Edited layout image data
+++

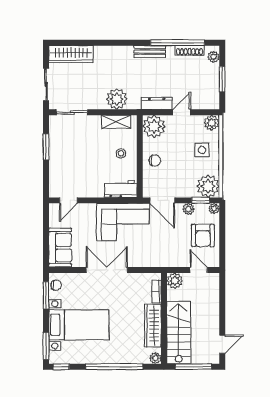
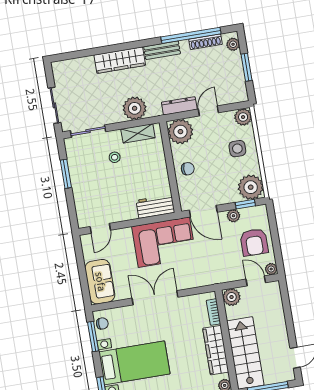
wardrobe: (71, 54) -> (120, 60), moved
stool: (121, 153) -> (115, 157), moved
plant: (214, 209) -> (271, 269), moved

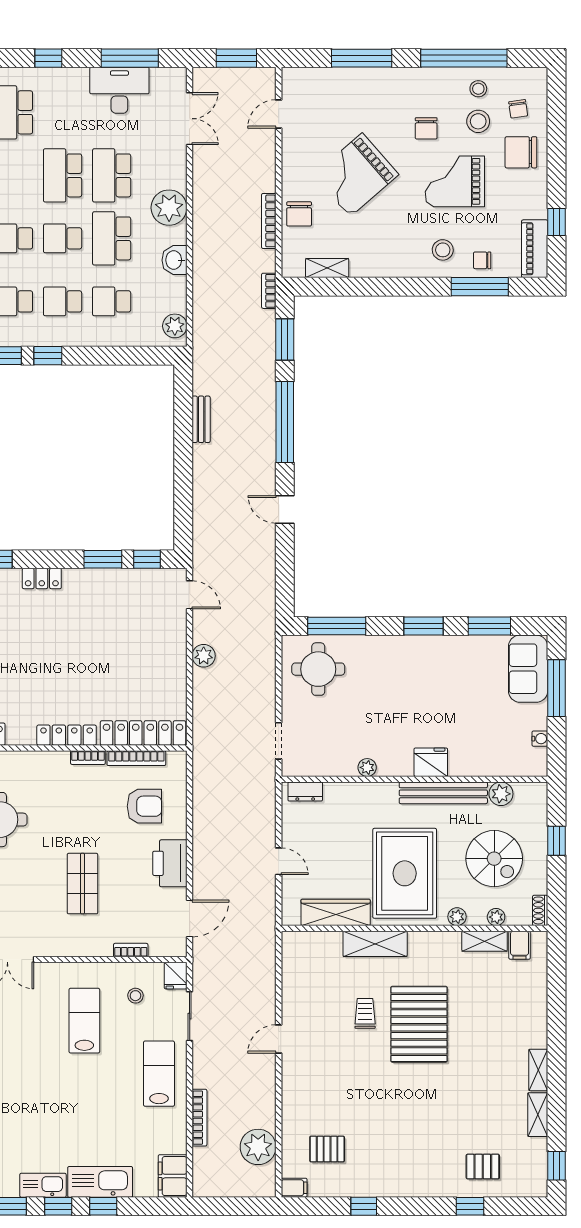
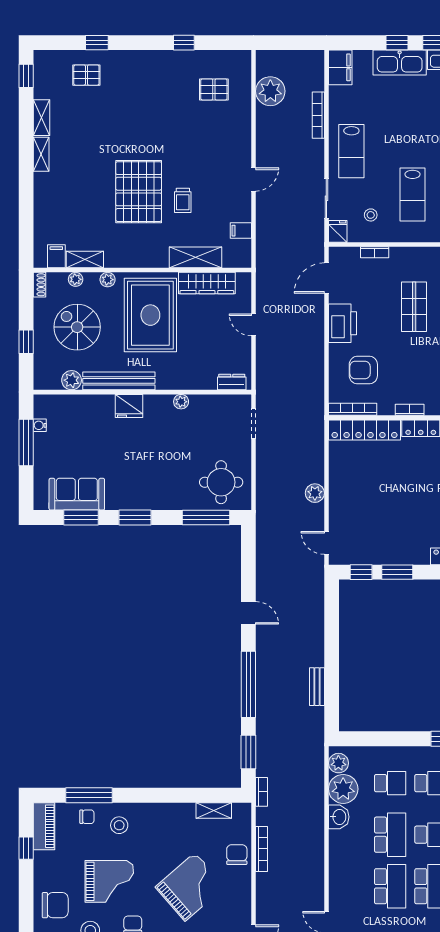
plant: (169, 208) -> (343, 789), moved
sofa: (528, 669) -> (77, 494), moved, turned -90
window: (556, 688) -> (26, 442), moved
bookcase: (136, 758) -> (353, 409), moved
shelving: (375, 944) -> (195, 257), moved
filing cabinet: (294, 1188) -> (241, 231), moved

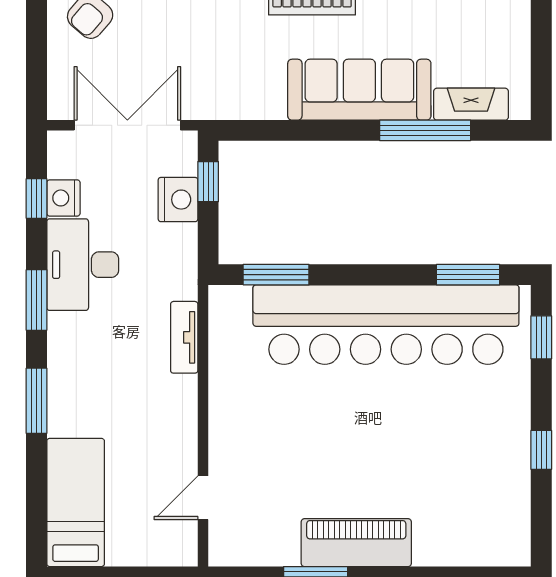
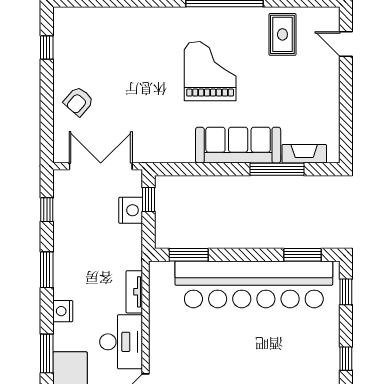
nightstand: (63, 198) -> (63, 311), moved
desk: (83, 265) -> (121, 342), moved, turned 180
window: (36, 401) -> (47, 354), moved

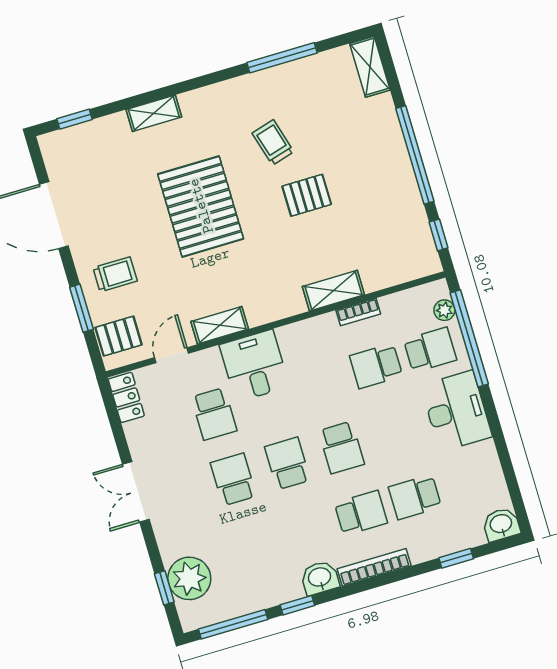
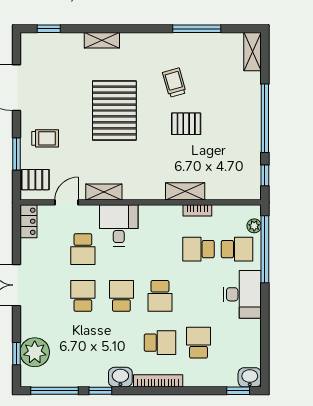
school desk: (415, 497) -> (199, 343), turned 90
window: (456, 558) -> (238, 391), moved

+++

WORK TO BE COMPLETED :: Exclude every picture, then return precisely the lines that run from the line containing "shelving: (375, 944) -> (195, 257), moved" through the end of the entries above.

COMPLETED TASK ::
shelving: (375, 944) -> (195, 257), moved
filing cabinet: (294, 1188) -> (241, 231), moved

nightstand: (63, 198) -> (63, 311), moved
desk: (83, 265) -> (121, 342), moved, turned 180
window: (36, 401) -> (47, 354), moved

school desk: (415, 497) -> (199, 343), turned 90
window: (456, 558) -> (238, 391), moved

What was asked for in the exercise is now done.